━━━━━ Information provided

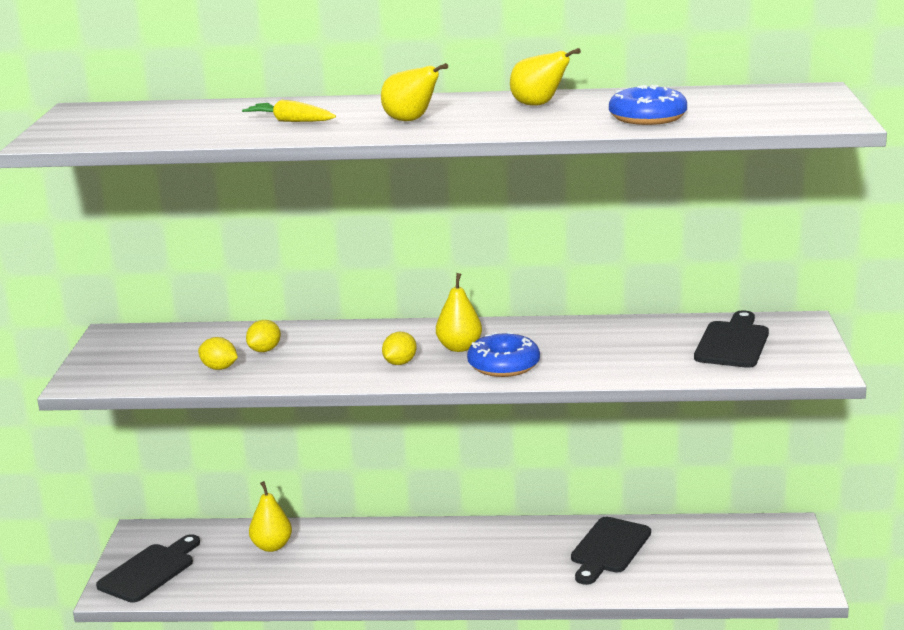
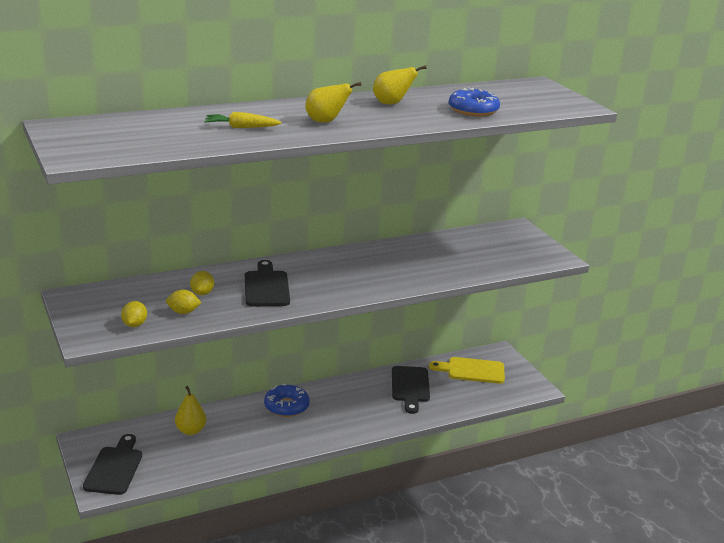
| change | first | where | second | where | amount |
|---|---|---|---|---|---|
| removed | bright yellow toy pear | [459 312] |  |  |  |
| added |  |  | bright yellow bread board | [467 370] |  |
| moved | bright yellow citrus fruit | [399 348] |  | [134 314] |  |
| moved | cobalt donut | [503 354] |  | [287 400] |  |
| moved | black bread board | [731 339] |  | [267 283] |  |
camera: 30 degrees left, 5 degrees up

━━━━━━━━━━

● **Task directions**
Please print every record exactly, leaving out the pictures.

● **Answer for the task**
| change | first | where | second | where | amount |
|---|---|---|---|---|---|
| removed | bright yellow toy pear | [459 312] |  |  |  |
| added |  |  | bright yellow bread board | [467 370] |  |
| moved | bright yellow citrus fruit | [399 348] |  | [134 314] |  |
| moved | cobalt donut | [503 354] |  | [287 400] |  |
| moved | black bread board | [731 339] |  | [267 283] |  |
camera: 30 degrees left, 5 degrees up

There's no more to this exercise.